══ GIVEN INFORMATION ══
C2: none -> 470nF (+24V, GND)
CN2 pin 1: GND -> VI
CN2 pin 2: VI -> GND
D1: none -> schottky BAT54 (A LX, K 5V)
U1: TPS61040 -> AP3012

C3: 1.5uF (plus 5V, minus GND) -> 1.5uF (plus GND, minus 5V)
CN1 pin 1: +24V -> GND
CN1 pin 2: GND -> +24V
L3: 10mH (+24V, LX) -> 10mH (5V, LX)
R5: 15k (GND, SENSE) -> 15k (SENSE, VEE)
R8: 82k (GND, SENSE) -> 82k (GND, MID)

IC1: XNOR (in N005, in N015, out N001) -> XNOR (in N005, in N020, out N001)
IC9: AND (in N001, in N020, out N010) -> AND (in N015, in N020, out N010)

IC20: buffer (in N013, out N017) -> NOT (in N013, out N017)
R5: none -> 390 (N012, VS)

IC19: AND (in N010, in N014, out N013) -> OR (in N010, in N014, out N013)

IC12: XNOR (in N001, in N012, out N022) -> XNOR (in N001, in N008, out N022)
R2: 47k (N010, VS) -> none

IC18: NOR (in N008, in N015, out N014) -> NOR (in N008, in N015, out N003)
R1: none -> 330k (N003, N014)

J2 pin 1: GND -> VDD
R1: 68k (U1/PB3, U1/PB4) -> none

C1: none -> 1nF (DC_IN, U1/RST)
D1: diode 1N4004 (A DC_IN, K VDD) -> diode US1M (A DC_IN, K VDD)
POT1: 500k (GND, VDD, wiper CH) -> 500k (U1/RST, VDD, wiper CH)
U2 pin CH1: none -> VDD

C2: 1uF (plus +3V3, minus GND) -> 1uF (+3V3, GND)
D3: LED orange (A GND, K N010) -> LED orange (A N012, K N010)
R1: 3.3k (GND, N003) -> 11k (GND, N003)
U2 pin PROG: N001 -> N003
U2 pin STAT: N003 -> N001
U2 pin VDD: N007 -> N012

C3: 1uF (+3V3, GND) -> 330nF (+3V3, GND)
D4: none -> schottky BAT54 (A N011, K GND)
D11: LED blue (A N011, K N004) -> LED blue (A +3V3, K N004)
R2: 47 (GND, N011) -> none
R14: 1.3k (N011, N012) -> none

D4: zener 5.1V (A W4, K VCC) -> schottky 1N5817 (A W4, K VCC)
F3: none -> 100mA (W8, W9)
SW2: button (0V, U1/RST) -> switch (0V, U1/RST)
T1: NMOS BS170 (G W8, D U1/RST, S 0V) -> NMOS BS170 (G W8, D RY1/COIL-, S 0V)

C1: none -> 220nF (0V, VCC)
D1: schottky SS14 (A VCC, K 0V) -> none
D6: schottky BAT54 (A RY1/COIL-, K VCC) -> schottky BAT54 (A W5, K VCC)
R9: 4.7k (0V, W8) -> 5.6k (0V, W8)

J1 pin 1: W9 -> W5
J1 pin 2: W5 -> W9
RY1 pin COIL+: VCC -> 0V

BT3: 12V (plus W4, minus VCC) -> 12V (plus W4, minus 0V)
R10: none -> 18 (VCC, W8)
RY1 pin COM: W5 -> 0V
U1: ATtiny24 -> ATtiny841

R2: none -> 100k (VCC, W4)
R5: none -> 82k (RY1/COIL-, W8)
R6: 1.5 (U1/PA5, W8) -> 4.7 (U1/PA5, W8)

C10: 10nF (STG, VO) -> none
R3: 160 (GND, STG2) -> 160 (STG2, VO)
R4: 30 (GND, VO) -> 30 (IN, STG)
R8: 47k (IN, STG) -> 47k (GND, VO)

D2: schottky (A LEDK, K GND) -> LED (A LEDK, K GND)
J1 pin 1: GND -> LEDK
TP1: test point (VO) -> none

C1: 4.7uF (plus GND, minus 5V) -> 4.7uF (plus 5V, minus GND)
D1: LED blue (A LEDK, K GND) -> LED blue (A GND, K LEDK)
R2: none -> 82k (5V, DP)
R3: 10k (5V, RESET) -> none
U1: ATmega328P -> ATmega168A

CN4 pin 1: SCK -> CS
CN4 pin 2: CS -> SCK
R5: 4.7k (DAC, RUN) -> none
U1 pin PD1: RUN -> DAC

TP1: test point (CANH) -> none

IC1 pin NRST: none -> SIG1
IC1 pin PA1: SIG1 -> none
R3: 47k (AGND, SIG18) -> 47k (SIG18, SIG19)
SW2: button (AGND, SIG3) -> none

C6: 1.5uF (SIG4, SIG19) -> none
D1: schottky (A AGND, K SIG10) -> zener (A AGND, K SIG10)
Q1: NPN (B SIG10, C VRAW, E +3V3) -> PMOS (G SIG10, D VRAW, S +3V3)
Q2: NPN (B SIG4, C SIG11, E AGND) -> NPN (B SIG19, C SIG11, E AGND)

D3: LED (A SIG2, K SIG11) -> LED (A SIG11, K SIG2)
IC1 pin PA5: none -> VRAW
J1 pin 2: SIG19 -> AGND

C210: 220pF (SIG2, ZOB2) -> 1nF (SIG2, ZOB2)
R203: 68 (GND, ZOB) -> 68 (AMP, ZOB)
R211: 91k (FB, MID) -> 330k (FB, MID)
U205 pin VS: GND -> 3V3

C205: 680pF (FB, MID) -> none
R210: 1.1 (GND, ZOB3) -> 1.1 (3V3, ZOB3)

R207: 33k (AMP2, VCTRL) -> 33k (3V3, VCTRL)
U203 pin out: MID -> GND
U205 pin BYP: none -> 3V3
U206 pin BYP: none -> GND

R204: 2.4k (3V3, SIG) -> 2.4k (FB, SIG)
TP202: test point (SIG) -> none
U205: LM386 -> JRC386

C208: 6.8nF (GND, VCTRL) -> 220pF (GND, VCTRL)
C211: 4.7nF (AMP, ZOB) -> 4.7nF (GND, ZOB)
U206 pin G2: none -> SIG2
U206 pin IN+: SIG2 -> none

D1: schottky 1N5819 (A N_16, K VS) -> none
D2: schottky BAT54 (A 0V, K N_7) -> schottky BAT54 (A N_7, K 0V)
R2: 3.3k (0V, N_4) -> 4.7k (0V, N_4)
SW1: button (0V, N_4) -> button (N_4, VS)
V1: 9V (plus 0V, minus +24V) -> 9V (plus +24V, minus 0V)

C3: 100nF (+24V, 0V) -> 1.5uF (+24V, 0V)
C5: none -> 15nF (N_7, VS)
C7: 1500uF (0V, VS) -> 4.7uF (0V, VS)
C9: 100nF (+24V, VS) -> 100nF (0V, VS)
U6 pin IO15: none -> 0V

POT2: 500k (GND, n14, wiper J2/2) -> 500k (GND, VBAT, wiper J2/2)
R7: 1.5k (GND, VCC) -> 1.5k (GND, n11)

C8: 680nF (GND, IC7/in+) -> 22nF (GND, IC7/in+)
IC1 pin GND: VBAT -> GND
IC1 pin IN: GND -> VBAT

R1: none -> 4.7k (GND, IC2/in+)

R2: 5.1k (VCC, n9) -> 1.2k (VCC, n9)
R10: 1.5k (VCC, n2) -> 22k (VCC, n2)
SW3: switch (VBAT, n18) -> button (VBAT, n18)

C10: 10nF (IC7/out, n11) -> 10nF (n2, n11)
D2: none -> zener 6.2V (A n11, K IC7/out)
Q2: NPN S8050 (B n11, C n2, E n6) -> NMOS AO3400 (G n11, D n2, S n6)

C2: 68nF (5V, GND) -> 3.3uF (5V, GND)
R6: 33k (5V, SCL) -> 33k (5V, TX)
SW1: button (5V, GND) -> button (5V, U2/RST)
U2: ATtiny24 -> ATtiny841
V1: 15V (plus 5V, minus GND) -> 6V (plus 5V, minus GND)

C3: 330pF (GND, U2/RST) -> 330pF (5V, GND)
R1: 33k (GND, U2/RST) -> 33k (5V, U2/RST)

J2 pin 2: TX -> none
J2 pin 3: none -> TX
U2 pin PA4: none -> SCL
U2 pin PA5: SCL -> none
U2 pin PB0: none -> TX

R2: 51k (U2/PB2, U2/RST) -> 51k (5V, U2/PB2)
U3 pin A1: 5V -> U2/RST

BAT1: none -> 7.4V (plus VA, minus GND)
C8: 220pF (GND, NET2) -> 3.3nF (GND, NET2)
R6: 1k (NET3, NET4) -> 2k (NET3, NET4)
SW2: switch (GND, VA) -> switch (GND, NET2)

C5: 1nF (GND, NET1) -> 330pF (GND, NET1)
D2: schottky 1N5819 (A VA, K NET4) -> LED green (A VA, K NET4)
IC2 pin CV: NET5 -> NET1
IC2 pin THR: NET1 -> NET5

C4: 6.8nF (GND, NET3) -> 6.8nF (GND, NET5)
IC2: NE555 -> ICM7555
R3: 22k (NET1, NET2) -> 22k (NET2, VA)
═══
• EXERCISE
Extract from the records above the lines from the one containing "D1: LED blue" to the one containing "U205: LM386 -> JRC386", both lines included, exactly as they appear and with nothing else.

• SOLUTION TO THE EXERCISE
D1: LED blue (A LEDK, K GND) -> LED blue (A GND, K LEDK)
R2: none -> 82k (5V, DP)
R3: 10k (5V, RESET) -> none
U1: ATmega328P -> ATmega168A

CN4 pin 1: SCK -> CS
CN4 pin 2: CS -> SCK
R5: 4.7k (DAC, RUN) -> none
U1 pin PD1: RUN -> DAC

TP1: test point (CANH) -> none

IC1 pin NRST: none -> SIG1
IC1 pin PA1: SIG1 -> none
R3: 47k (AGND, SIG18) -> 47k (SIG18, SIG19)
SW2: button (AGND, SIG3) -> none

C6: 1.5uF (SIG4, SIG19) -> none
D1: schottky (A AGND, K SIG10) -> zener (A AGND, K SIG10)
Q1: NPN (B SIG10, C VRAW, E +3V3) -> PMOS (G SIG10, D VRAW, S +3V3)
Q2: NPN (B SIG4, C SIG11, E AGND) -> NPN (B SIG19, C SIG11, E AGND)

D3: LED (A SIG2, K SIG11) -> LED (A SIG11, K SIG2)
IC1 pin PA5: none -> VRAW
J1 pin 2: SIG19 -> AGND

C210: 220pF (SIG2, ZOB2) -> 1nF (SIG2, ZOB2)
R203: 68 (GND, ZOB) -> 68 (AMP, ZOB)
R211: 91k (FB, MID) -> 330k (FB, MID)
U205 pin VS: GND -> 3V3

C205: 680pF (FB, MID) -> none
R210: 1.1 (GND, ZOB3) -> 1.1 (3V3, ZOB3)

R207: 33k (AMP2, VCTRL) -> 33k (3V3, VCTRL)
U203 pin out: MID -> GND
U205 pin BYP: none -> 3V3
U206 pin BYP: none -> GND

R204: 2.4k (3V3, SIG) -> 2.4k (FB, SIG)
TP202: test point (SIG) -> none
U205: LM386 -> JRC386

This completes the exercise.